Aim of the task> Stop after the line containing "IC2 pin V-: 5V -> GND"; retype every line of the data before it exactly, starting from the first.

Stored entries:
....

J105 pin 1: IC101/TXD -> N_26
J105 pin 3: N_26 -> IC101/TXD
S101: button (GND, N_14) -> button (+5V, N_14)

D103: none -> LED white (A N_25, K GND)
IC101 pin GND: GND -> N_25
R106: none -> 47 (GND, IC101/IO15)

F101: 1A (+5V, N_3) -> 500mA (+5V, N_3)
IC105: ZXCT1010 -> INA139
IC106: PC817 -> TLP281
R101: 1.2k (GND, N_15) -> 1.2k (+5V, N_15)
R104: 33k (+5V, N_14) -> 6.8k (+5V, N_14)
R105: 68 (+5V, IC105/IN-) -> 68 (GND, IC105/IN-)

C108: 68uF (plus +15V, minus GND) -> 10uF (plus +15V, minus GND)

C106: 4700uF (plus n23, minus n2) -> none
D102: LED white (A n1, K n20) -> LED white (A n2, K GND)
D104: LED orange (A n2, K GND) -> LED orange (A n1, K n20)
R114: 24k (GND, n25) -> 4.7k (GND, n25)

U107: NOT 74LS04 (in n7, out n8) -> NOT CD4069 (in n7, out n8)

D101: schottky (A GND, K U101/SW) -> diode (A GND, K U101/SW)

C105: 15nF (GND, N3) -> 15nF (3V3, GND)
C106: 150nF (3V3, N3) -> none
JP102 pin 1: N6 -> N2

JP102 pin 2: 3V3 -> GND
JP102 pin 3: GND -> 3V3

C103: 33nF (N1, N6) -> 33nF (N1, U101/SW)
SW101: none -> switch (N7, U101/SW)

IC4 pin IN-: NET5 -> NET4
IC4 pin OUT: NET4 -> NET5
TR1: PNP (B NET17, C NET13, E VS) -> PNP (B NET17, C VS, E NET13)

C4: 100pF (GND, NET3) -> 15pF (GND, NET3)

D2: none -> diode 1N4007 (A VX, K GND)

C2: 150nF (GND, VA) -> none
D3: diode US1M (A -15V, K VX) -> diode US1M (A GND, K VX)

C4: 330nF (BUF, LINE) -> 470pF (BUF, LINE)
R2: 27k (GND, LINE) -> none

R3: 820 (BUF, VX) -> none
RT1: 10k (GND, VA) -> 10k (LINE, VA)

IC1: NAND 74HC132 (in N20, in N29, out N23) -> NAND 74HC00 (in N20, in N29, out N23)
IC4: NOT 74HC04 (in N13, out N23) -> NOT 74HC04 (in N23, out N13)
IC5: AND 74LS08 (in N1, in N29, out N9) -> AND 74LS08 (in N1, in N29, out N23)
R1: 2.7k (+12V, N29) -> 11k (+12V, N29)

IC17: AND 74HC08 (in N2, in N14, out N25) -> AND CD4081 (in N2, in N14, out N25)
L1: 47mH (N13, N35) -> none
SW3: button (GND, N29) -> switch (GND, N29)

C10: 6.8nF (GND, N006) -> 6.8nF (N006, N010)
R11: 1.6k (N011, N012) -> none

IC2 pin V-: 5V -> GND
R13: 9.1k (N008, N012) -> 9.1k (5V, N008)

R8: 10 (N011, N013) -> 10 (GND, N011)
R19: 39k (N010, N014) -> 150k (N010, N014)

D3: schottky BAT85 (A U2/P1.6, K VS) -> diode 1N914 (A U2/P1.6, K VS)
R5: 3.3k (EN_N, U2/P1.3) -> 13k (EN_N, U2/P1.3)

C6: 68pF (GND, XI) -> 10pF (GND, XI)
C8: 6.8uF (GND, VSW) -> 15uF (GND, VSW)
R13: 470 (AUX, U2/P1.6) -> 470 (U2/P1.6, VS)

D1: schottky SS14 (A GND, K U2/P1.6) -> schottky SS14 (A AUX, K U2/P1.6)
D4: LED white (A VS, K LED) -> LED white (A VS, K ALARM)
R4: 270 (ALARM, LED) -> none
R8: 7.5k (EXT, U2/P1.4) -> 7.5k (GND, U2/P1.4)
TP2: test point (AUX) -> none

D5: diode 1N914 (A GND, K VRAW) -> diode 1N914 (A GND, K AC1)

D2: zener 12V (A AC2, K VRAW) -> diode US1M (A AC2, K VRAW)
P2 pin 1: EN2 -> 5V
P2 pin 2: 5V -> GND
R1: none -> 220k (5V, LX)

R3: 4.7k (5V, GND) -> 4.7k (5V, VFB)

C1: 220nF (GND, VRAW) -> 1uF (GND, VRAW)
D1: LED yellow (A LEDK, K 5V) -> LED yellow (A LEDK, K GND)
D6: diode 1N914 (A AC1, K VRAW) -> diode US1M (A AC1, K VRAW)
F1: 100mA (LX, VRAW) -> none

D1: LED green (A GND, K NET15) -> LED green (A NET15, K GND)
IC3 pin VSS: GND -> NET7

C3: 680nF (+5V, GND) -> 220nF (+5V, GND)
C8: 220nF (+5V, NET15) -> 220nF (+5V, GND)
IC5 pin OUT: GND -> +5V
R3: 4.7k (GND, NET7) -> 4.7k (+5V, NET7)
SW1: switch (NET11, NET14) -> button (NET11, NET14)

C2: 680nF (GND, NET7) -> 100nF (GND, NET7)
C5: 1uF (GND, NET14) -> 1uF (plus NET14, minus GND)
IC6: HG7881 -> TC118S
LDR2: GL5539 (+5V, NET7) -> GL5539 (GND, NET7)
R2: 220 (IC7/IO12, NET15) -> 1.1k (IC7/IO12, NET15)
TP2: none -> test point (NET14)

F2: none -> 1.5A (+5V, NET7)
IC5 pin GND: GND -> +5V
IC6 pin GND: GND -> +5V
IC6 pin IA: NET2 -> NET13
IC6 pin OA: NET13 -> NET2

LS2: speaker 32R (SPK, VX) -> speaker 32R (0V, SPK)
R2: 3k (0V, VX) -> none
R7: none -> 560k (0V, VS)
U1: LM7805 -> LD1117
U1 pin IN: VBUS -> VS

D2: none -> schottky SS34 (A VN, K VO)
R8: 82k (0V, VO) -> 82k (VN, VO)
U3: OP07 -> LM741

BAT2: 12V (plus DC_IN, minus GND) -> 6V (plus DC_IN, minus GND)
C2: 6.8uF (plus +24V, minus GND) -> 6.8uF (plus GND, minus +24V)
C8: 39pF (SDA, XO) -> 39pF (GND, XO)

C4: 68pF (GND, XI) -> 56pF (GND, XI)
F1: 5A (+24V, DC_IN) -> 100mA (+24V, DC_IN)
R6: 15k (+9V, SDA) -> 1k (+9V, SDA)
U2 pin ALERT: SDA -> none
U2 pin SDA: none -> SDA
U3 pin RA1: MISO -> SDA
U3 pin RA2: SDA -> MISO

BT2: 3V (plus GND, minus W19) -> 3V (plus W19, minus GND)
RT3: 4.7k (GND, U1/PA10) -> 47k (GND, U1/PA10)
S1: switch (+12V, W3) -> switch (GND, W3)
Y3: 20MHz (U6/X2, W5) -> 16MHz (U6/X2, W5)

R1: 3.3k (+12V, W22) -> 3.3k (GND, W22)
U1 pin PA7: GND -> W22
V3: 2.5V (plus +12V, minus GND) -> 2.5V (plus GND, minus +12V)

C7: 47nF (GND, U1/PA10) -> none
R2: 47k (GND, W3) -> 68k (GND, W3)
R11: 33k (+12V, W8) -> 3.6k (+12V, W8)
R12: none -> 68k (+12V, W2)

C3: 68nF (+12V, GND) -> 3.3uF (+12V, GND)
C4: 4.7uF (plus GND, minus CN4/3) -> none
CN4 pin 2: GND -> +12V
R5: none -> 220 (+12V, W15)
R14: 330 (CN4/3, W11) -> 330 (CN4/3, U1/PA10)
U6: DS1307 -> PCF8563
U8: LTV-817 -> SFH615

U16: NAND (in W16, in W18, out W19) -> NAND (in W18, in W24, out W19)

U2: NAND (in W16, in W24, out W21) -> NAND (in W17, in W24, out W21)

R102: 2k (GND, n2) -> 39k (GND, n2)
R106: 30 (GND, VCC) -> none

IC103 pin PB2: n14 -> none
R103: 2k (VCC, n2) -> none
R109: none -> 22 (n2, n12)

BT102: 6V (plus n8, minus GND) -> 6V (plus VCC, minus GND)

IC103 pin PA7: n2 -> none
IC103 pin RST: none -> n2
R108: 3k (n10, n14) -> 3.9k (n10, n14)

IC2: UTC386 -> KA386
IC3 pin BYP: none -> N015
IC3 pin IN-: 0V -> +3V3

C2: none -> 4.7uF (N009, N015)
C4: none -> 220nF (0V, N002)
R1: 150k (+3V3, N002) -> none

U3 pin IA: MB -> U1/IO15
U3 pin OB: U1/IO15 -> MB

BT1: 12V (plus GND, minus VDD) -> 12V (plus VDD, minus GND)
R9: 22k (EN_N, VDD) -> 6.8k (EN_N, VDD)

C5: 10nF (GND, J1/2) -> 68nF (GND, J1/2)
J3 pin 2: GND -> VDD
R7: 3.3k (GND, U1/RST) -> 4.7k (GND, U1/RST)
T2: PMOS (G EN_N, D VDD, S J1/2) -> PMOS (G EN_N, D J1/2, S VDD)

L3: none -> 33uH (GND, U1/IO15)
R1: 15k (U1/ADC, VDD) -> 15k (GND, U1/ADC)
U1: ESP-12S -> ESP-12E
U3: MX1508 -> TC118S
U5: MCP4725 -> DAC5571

....

Answer box>
J105 pin 1: IC101/TXD -> N_26
J105 pin 3: N_26 -> IC101/TXD
S101: button (GND, N_14) -> button (+5V, N_14)

D103: none -> LED white (A N_25, K GND)
IC101 pin GND: GND -> N_25
R106: none -> 47 (GND, IC101/IO15)

F101: 1A (+5V, N_3) -> 500mA (+5V, N_3)
IC105: ZXCT1010 -> INA139
IC106: PC817 -> TLP281
R101: 1.2k (GND, N_15) -> 1.2k (+5V, N_15)
R104: 33k (+5V, N_14) -> 6.8k (+5V, N_14)
R105: 68 (+5V, IC105/IN-) -> 68 (GND, IC105/IN-)

C108: 68uF (plus +15V, minus GND) -> 10uF (plus +15V, minus GND)

C106: 4700uF (plus n23, minus n2) -> none
D102: LED white (A n1, K n20) -> LED white (A n2, K GND)
D104: LED orange (A n2, K GND) -> LED orange (A n1, K n20)
R114: 24k (GND, n25) -> 4.7k (GND, n25)

U107: NOT 74LS04 (in n7, out n8) -> NOT CD4069 (in n7, out n8)

D101: schottky (A GND, K U101/SW) -> diode (A GND, K U101/SW)

C105: 15nF (GND, N3) -> 15nF (3V3, GND)
C106: 150nF (3V3, N3) -> none
JP102 pin 1: N6 -> N2

JP102 pin 2: 3V3 -> GND
JP102 pin 3: GND -> 3V3

C103: 33nF (N1, N6) -> 33nF (N1, U101/SW)
SW101: none -> switch (N7, U101/SW)

IC4 pin IN-: NET5 -> NET4
IC4 pin OUT: NET4 -> NET5
TR1: PNP (B NET17, C NET13, E VS) -> PNP (B NET17, C VS, E NET13)

C4: 100pF (GND, NET3) -> 15pF (GND, NET3)

D2: none -> diode 1N4007 (A VX, K GND)

C2: 150nF (GND, VA) -> none
D3: diode US1M (A -15V, K VX) -> diode US1M (A GND, K VX)

C4: 330nF (BUF, LINE) -> 470pF (BUF, LINE)
R2: 27k (GND, LINE) -> none

R3: 820 (BUF, VX) -> none
RT1: 10k (GND, VA) -> 10k (LINE, VA)

IC1: NAND 74HC132 (in N20, in N29, out N23) -> NAND 74HC00 (in N20, in N29, out N23)
IC4: NOT 74HC04 (in N13, out N23) -> NOT 74HC04 (in N23, out N13)
IC5: AND 74LS08 (in N1, in N29, out N9) -> AND 74LS08 (in N1, in N29, out N23)
R1: 2.7k (+12V, N29) -> 11k (+12V, N29)

IC17: AND 74HC08 (in N2, in N14, out N25) -> AND CD4081 (in N2, in N14, out N25)
L1: 47mH (N13, N35) -> none
SW3: button (GND, N29) -> switch (GND, N29)

C10: 6.8nF (GND, N006) -> 6.8nF (N006, N010)
R11: 1.6k (N011, N012) -> none

IC2 pin V-: 5V -> GND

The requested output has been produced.